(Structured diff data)
::::

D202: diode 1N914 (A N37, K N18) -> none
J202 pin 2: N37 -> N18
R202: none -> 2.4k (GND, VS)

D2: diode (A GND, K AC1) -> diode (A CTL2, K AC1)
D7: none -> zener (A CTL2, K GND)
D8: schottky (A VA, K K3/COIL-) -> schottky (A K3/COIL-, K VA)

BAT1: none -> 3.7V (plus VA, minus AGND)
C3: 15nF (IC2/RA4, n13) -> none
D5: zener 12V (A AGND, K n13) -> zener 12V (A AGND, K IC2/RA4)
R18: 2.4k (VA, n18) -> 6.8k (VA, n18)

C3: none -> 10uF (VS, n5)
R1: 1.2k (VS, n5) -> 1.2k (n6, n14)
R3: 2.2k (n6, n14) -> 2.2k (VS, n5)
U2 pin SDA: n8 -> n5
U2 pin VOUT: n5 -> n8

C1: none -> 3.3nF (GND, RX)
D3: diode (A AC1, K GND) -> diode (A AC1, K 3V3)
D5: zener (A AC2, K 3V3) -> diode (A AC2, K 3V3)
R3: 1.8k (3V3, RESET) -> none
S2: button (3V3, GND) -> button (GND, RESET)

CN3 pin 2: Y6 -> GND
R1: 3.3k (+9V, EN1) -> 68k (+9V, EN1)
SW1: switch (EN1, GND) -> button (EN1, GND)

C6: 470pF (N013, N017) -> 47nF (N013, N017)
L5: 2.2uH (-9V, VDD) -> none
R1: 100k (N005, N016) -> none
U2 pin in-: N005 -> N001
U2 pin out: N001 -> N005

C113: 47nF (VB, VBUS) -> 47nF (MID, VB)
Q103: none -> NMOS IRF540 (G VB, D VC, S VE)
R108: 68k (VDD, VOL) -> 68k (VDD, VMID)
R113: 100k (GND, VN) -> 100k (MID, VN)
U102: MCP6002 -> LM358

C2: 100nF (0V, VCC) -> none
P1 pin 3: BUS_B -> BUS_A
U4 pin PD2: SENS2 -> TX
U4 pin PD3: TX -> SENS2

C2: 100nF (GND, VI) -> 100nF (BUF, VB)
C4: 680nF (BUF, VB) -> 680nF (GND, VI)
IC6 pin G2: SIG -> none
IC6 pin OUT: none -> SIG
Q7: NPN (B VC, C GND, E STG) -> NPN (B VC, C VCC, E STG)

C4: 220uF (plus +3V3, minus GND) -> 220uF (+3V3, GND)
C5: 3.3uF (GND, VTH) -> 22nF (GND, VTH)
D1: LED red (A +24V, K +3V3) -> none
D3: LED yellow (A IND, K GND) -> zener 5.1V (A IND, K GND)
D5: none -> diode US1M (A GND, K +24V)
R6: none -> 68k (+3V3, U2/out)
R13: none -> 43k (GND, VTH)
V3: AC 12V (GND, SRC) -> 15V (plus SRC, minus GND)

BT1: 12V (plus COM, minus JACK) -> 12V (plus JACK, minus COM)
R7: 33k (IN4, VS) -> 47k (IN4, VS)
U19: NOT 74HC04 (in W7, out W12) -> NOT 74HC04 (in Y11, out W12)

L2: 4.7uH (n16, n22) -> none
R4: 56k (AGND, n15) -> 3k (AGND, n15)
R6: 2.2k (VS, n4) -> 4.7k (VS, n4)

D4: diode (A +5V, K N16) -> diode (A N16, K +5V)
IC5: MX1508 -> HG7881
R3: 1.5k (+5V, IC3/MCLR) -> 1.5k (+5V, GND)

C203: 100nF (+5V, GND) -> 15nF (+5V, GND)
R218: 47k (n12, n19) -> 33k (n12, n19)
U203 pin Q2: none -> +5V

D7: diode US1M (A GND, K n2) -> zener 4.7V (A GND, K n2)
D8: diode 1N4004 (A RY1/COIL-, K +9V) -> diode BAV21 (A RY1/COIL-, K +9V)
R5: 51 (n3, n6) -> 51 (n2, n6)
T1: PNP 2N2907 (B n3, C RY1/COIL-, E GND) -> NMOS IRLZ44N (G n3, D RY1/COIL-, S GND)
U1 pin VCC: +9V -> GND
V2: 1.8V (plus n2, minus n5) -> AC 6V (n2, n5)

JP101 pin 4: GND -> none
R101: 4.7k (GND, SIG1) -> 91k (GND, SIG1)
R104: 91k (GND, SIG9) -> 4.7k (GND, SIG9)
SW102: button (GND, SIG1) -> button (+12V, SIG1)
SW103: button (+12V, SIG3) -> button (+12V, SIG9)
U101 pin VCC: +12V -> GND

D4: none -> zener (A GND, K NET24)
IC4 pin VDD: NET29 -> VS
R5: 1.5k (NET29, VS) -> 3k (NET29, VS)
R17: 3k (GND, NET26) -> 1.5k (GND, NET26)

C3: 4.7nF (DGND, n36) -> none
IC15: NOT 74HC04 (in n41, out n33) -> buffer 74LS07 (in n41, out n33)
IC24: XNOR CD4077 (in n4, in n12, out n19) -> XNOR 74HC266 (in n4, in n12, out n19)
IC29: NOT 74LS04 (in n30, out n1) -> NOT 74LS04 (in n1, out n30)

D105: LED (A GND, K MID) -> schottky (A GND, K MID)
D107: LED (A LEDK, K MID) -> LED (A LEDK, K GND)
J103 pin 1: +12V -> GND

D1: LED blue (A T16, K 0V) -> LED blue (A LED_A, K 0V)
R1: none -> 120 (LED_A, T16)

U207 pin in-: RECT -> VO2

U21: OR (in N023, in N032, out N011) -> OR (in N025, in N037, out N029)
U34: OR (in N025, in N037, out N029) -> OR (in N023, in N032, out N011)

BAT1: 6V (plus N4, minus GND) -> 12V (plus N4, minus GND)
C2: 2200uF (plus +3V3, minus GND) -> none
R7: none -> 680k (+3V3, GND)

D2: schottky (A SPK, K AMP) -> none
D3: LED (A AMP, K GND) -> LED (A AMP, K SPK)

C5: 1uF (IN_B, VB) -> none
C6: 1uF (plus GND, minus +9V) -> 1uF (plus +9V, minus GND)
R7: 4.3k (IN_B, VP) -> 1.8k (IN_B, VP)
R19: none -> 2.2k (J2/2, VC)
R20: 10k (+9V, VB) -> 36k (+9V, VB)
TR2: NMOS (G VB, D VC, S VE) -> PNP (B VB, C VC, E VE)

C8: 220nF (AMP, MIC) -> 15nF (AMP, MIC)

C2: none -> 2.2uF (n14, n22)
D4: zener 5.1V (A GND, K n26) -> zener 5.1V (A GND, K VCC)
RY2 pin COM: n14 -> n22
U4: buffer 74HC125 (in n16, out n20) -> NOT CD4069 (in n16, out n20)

::::

Exercise » Could you reproduce, exactly, every line above from the line with "R1: none -> 120 (LED_A, T16)" to the line with "C6: 1uF (plus", and no other line? Both ends count.

Result »
R1: none -> 120 (LED_A, T16)

U207 pin in-: RECT -> VO2

U21: OR (in N023, in N032, out N011) -> OR (in N025, in N037, out N029)
U34: OR (in N025, in N037, out N029) -> OR (in N023, in N032, out N011)

BAT1: 6V (plus N4, minus GND) -> 12V (plus N4, minus GND)
C2: 2200uF (plus +3V3, minus GND) -> none
R7: none -> 680k (+3V3, GND)

D2: schottky (A SPK, K AMP) -> none
D3: LED (A AMP, K GND) -> LED (A AMP, K SPK)

C5: 1uF (IN_B, VB) -> none
C6: 1uF (plus GND, minus +9V) -> 1uF (plus +9V, minus GND)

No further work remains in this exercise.